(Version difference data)

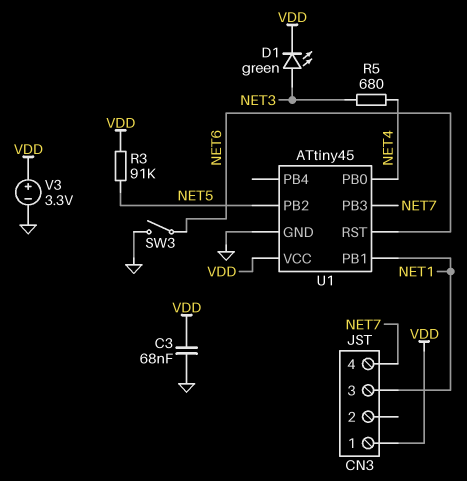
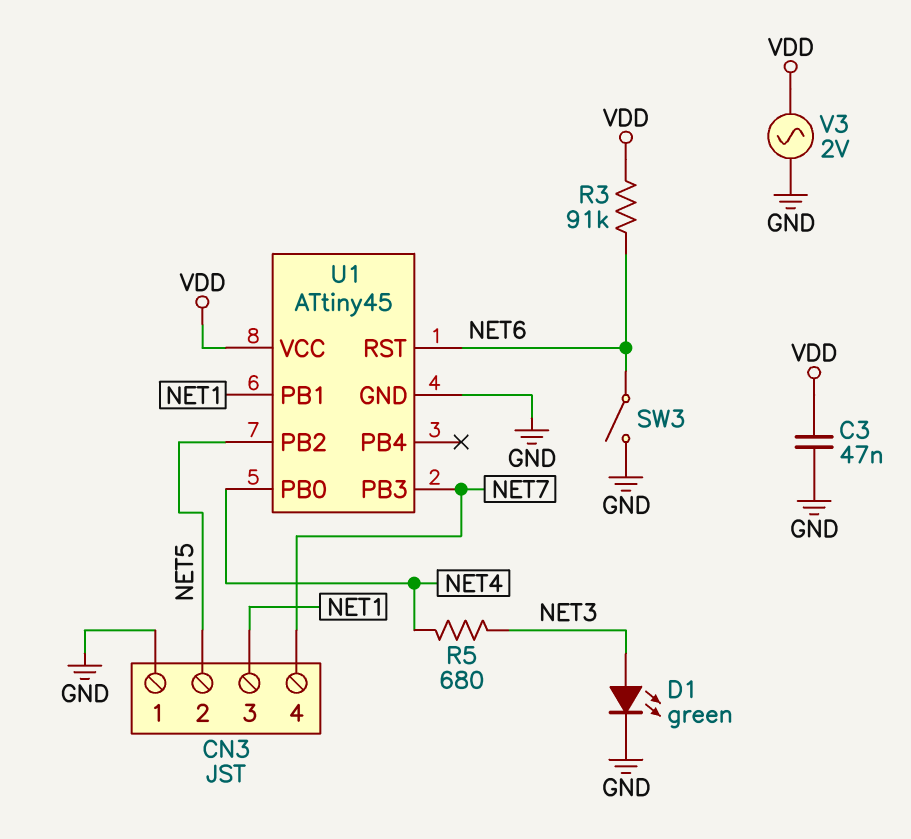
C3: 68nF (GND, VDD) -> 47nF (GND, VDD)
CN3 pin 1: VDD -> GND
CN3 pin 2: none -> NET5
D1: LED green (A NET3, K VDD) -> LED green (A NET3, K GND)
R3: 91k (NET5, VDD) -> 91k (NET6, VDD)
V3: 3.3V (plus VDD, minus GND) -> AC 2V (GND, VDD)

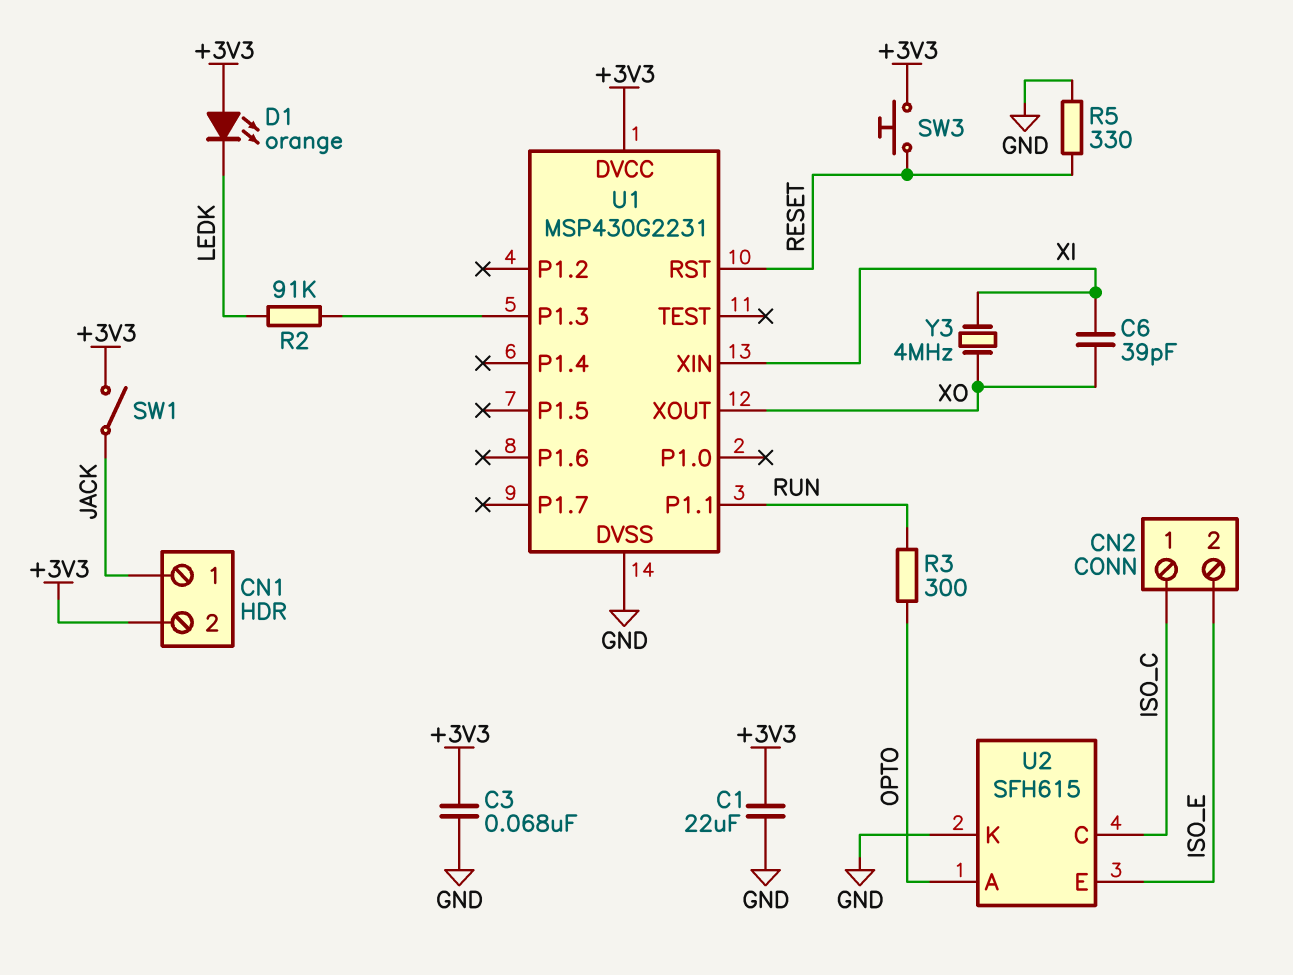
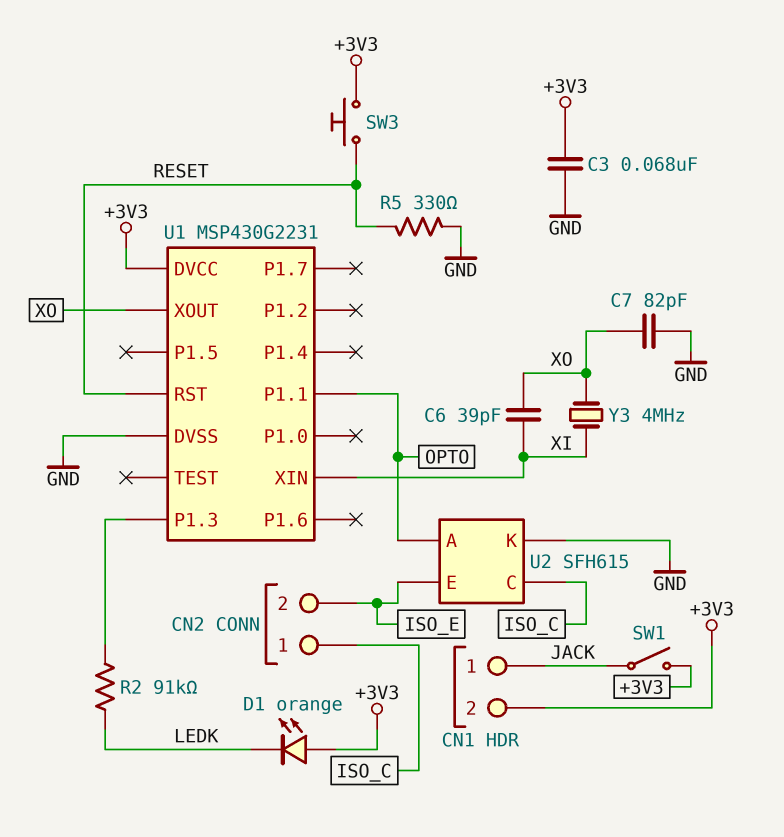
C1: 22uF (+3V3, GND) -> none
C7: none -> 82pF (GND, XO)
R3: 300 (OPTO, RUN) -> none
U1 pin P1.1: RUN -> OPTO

● **TASK**:
Once you reach the line that contains "C1: 22uF (+3V3, GND) -> none", print it and every line after it exactly as written, stopping at the last line of the records and adding nothing.

● **WRITTEN SOLUTION**:
C1: 22uF (+3V3, GND) -> none
C7: none -> 82pF (GND, XO)
R3: 300 (OPTO, RUN) -> none
U1 pin P1.1: RUN -> OPTO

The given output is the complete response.